■ PROBLEM DESCRIPTION ■
Scan the records for "MODE". Show the matching lines.

■ DATA FOR ANALYSIS ■
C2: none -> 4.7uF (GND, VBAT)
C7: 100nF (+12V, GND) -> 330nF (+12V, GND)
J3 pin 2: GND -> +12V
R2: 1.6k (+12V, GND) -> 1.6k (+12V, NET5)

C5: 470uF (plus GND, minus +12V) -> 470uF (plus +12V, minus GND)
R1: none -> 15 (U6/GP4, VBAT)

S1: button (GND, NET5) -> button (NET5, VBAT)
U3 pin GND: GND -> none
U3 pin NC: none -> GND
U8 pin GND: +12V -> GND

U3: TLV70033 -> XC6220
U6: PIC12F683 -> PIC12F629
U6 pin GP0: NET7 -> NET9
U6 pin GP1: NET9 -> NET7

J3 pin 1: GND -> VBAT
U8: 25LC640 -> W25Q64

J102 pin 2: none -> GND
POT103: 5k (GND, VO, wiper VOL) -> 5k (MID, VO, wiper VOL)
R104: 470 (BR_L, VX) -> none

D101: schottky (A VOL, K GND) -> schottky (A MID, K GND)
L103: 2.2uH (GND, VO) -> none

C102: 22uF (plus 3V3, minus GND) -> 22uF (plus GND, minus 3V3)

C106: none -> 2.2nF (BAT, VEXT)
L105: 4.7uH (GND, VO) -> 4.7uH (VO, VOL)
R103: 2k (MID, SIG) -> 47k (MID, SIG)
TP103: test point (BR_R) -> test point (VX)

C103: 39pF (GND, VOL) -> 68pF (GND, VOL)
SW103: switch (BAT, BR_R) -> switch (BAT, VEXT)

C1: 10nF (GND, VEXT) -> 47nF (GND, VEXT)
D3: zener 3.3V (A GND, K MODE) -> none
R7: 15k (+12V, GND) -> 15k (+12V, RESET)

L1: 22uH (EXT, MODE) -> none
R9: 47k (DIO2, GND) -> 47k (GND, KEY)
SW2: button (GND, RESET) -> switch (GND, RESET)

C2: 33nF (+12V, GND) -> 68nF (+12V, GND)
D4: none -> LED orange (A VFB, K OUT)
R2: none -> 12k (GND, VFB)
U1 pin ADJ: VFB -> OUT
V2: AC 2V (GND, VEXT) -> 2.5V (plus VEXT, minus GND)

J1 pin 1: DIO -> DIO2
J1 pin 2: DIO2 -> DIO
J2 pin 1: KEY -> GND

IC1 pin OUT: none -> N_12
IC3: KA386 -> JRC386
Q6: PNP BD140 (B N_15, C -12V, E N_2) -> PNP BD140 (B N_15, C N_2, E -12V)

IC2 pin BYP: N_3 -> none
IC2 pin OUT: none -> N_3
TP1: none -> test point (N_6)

■ OUTPUT BELOW ■
D3: zener 3.3V (A GND, K MODE) -> none
L1: 22uH (EXT, MODE) -> none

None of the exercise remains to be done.